▶ _Task prompt_
A complete answer includes every line below with the word "left".
(Dataset content begins)
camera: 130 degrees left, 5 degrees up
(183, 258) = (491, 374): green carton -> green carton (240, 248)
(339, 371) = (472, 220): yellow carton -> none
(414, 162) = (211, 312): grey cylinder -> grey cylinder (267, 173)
(Dataset content ends)
(Dataset content begins)
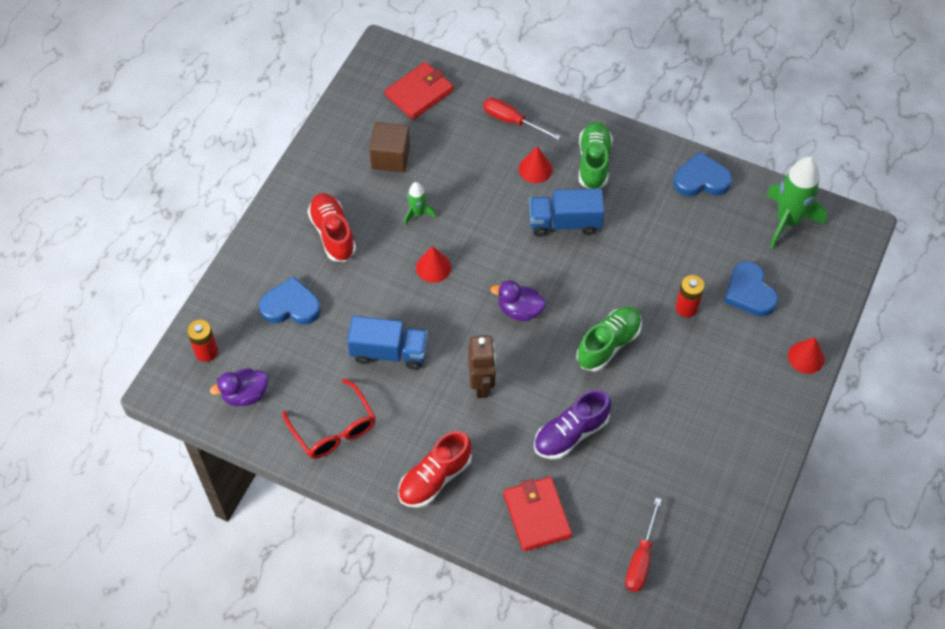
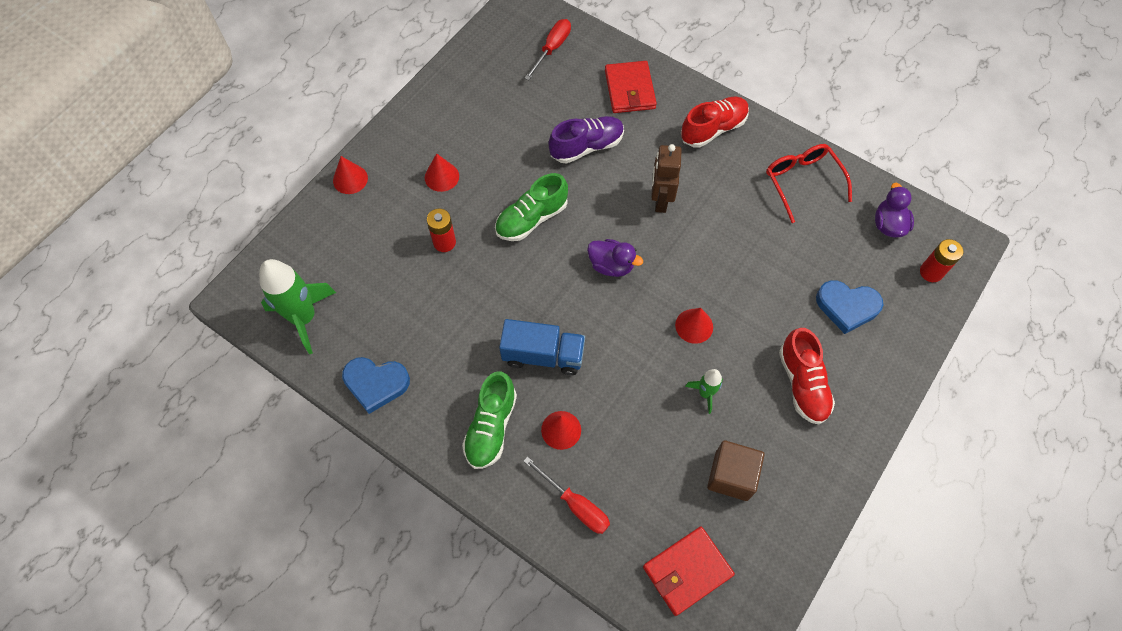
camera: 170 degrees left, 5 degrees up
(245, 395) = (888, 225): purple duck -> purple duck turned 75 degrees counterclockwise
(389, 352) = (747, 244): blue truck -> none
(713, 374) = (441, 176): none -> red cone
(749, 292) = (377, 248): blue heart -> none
(Dataset content ends)
▶ _Output of the task_
camera: 130 degrees left, 5 degrees up
camera: 170 degrees left, 5 degrees up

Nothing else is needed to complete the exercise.